**Instructions to follow**
Transcribe each of the lines below verbatim, keeping their order and wording unchanged.

Records

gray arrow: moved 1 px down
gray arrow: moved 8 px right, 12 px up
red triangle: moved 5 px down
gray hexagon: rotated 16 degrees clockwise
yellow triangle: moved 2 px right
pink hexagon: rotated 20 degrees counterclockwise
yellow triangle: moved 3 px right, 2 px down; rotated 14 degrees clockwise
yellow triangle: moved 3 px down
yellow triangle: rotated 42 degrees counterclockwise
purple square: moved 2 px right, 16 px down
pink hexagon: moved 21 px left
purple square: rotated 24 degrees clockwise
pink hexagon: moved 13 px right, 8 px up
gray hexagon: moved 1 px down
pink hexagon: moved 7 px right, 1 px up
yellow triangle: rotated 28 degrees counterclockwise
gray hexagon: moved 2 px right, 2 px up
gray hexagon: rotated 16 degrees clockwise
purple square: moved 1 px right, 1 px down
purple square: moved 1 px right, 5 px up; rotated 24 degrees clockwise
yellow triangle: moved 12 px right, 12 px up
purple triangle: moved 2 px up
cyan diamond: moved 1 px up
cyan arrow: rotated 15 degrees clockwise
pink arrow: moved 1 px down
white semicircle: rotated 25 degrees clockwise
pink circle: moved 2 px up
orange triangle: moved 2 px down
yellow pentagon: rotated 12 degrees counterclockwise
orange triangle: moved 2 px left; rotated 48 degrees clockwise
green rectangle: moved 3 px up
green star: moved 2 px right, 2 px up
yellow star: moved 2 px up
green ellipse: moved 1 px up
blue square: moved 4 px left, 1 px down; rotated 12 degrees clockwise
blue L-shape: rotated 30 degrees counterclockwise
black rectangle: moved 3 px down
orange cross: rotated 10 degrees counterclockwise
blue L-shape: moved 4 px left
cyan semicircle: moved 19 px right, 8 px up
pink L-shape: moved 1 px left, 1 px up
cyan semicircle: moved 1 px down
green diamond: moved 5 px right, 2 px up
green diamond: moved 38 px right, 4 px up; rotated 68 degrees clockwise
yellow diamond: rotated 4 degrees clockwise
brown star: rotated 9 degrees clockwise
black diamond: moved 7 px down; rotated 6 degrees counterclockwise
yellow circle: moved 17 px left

**Written solution**
gray arrow: moved 1 px down
gray arrow: moved 8 px right, 12 px up
red triangle: moved 5 px down
gray hexagon: rotated 16 degrees clockwise
yellow triangle: moved 2 px right
pink hexagon: rotated 20 degrees counterclockwise
yellow triangle: moved 3 px right, 2 px down; rotated 14 degrees clockwise
yellow triangle: moved 3 px down
yellow triangle: rotated 42 degrees counterclockwise
purple square: moved 2 px right, 16 px down
pink hexagon: moved 21 px left
purple square: rotated 24 degrees clockwise
pink hexagon: moved 13 px right, 8 px up
gray hexagon: moved 1 px down
pink hexagon: moved 7 px right, 1 px up
yellow triangle: rotated 28 degrees counterclockwise
gray hexagon: moved 2 px right, 2 px up
gray hexagon: rotated 16 degrees clockwise
purple square: moved 1 px right, 1 px down
purple square: moved 1 px right, 5 px up; rotated 24 degrees clockwise
yellow triangle: moved 12 px right, 12 px up
purple triangle: moved 2 px up
cyan diamond: moved 1 px up
cyan arrow: rotated 15 degrees clockwise
pink arrow: moved 1 px down
white semicircle: rotated 25 degrees clockwise
pink circle: moved 2 px up
orange triangle: moved 2 px down
yellow pentagon: rotated 12 degrees counterclockwise
orange triangle: moved 2 px left; rotated 48 degrees clockwise
green rectangle: moved 3 px up
green star: moved 2 px right, 2 px up
yellow star: moved 2 px up
green ellipse: moved 1 px up
blue square: moved 4 px left, 1 px down; rotated 12 degrees clockwise
blue L-shape: rotated 30 degrees counterclockwise
black rectangle: moved 3 px down
orange cross: rotated 10 degrees counterclockwise
blue L-shape: moved 4 px left
cyan semicircle: moved 19 px right, 8 px up
pink L-shape: moved 1 px left, 1 px up
cyan semicircle: moved 1 px down
green diamond: moved 5 px right, 2 px up
green diamond: moved 38 px right, 4 px up; rotated 68 degrees clockwise
yellow diamond: rotated 4 degrees clockwise
brown star: rotated 9 degrees clockwise
black diamond: moved 7 px down; rotated 6 degrees counterclockwise
yellow circle: moved 17 px left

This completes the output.